Task details
Take the lines below beginning at the line that has "sofa: (256, 313) -> (117, 145), added" and stopping after the line that has "door: (58, 134) -> (90, 150), width x1.88", and print them exactly as they are, with no other lines.

Supplied material
**********

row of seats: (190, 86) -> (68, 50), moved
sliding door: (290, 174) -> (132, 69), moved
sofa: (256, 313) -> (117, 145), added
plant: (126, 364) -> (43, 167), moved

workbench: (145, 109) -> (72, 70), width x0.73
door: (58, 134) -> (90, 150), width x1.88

**********

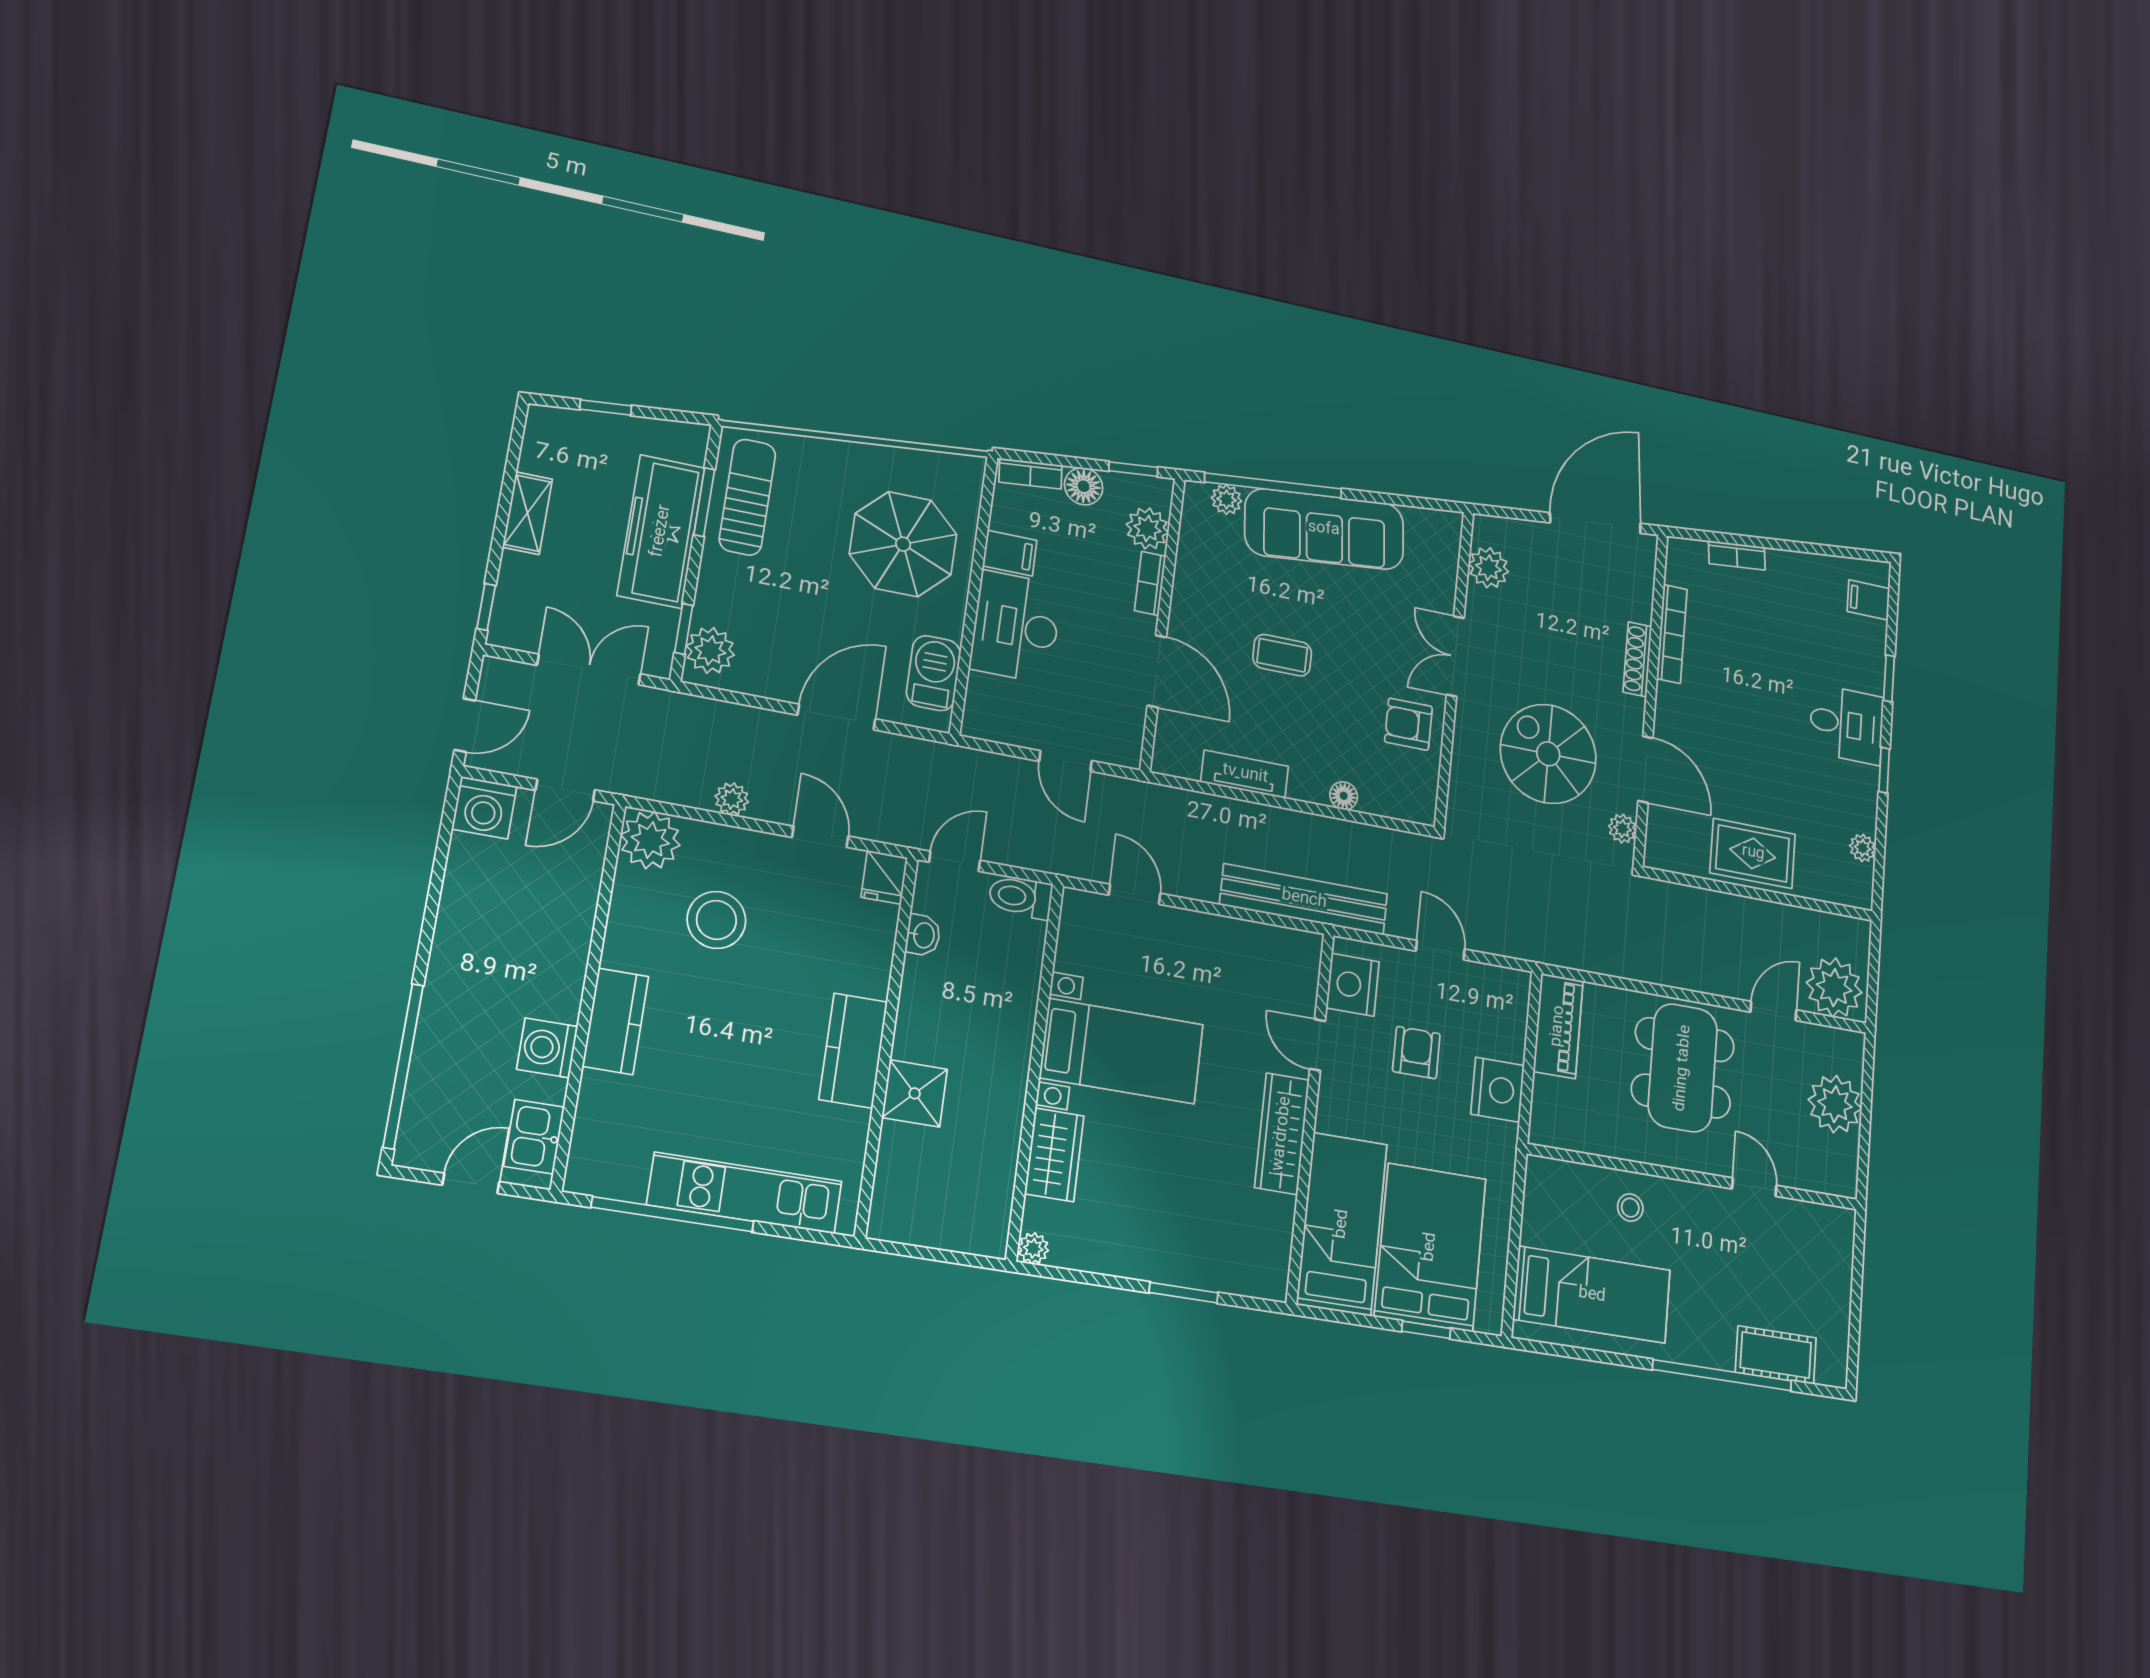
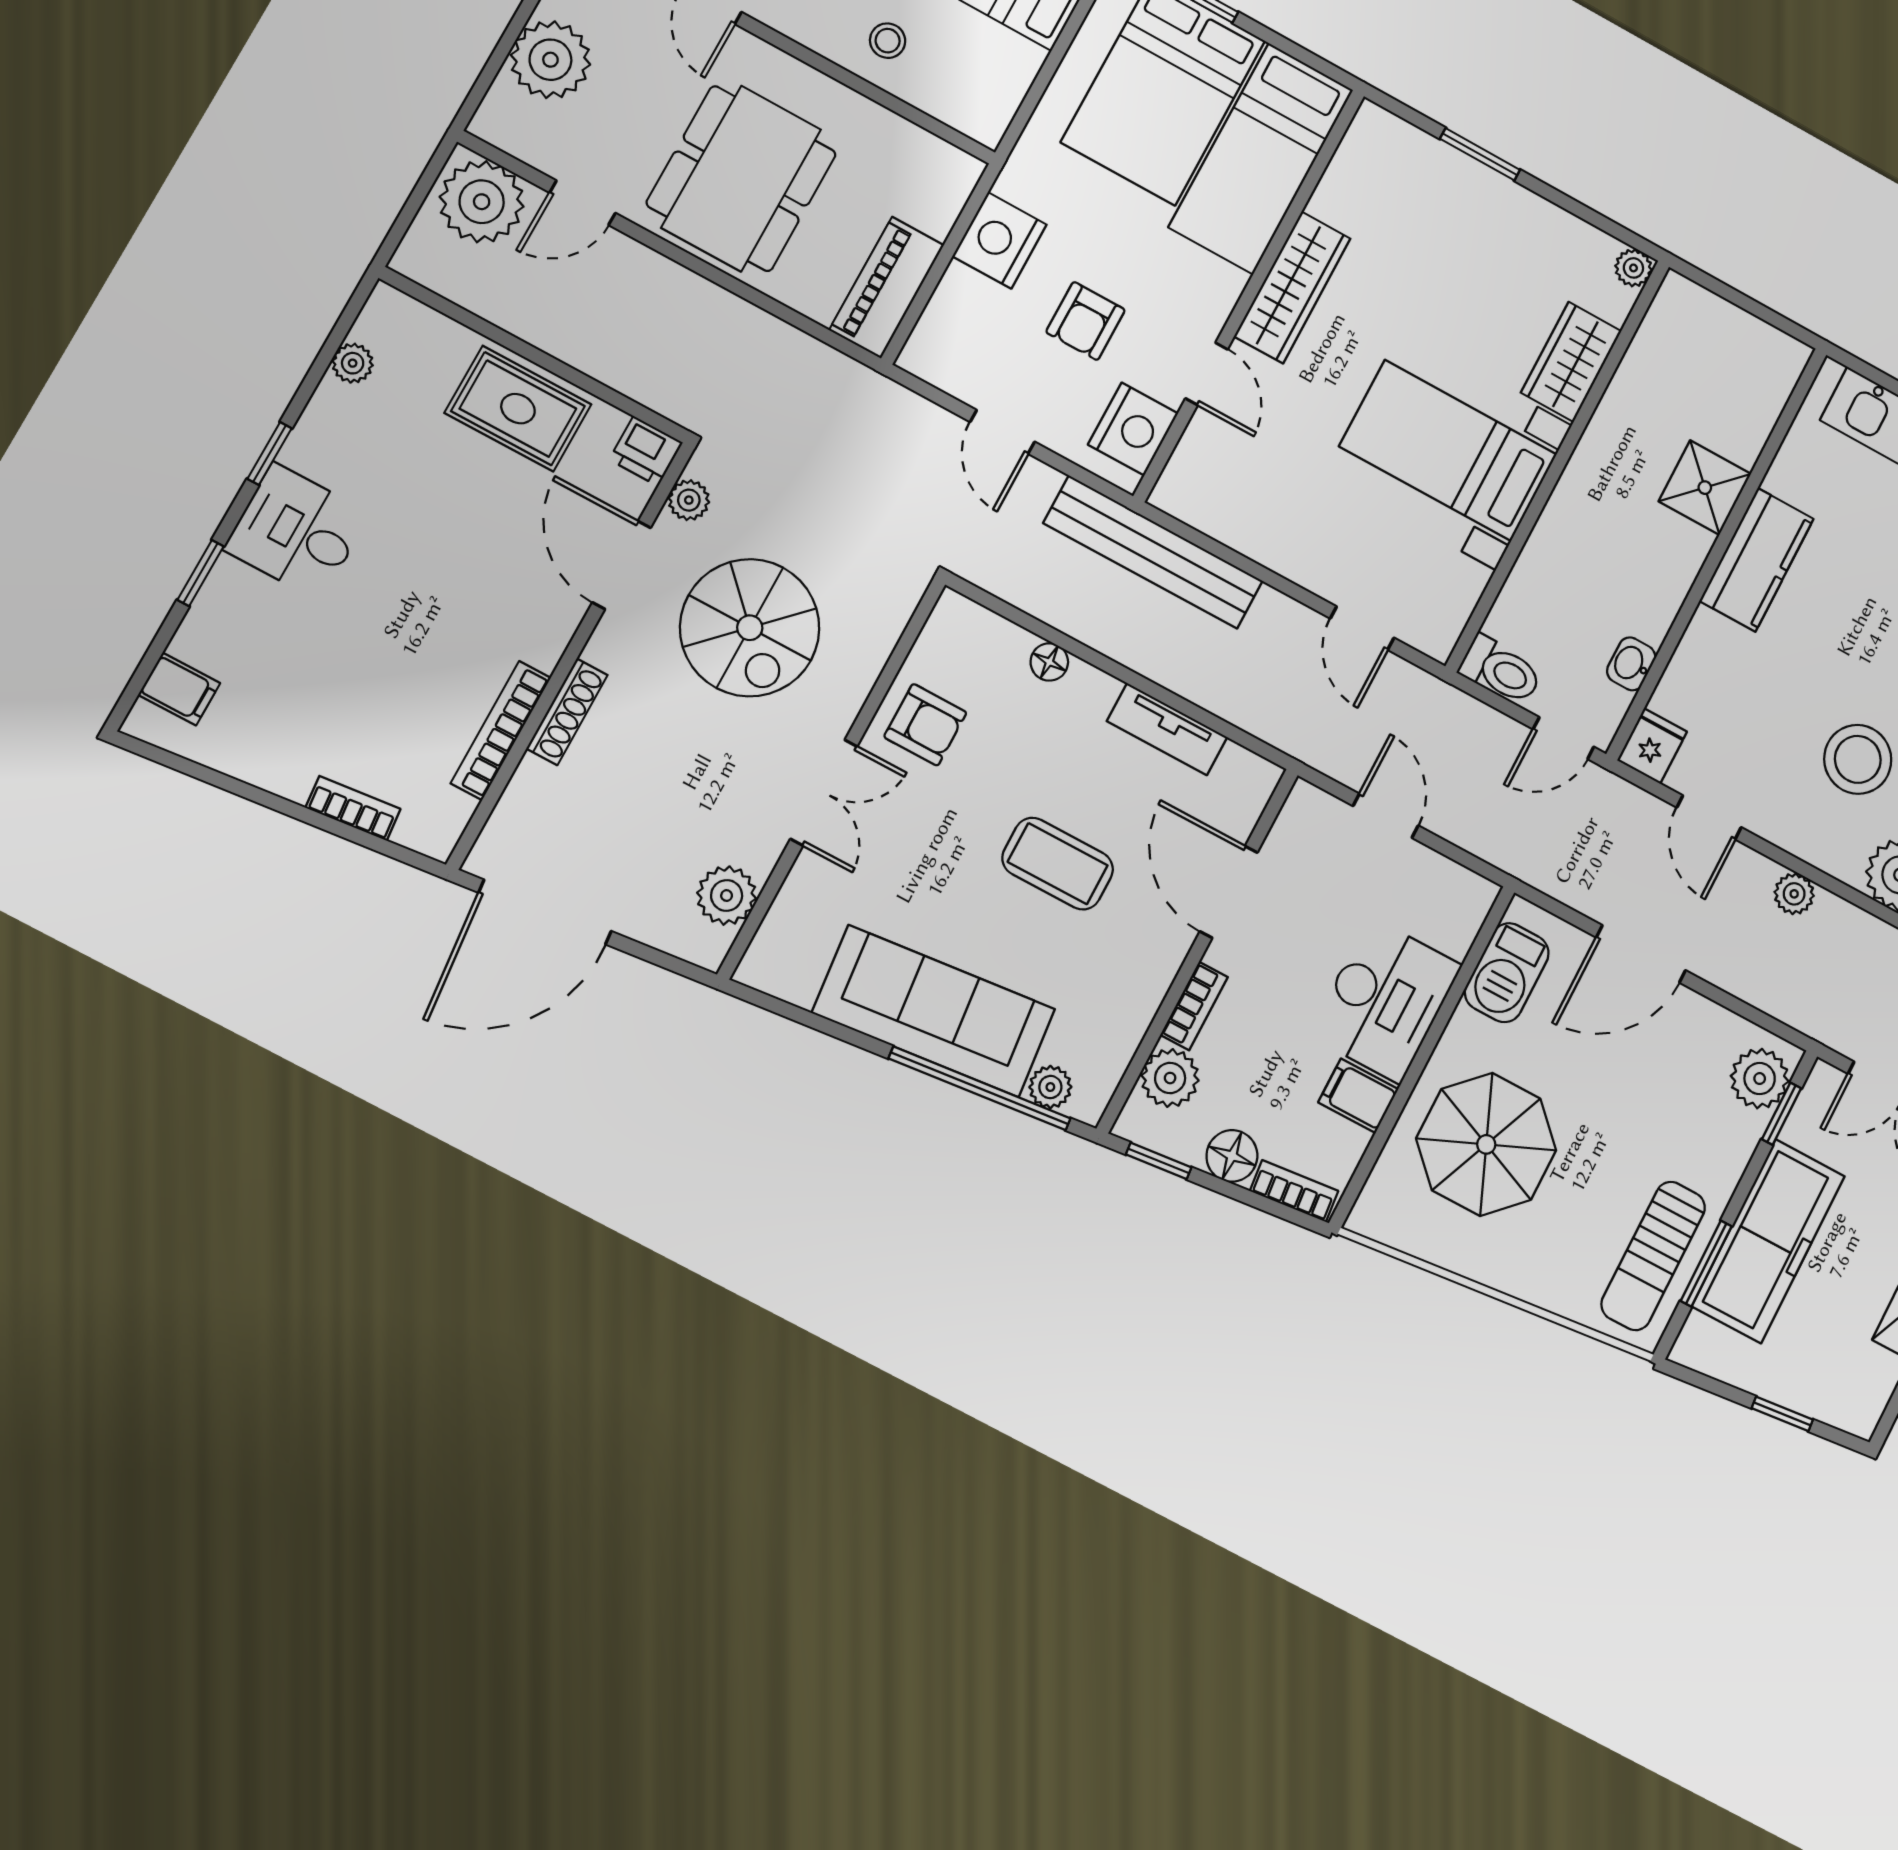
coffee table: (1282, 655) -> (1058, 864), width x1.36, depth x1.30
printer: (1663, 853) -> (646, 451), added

**********

Solution below
sofa: (256, 313) -> (117, 145), added
plant: (126, 364) -> (43, 167), moved

workbench: (145, 109) -> (72, 70), width x0.73
door: (58, 134) -> (90, 150), width x1.88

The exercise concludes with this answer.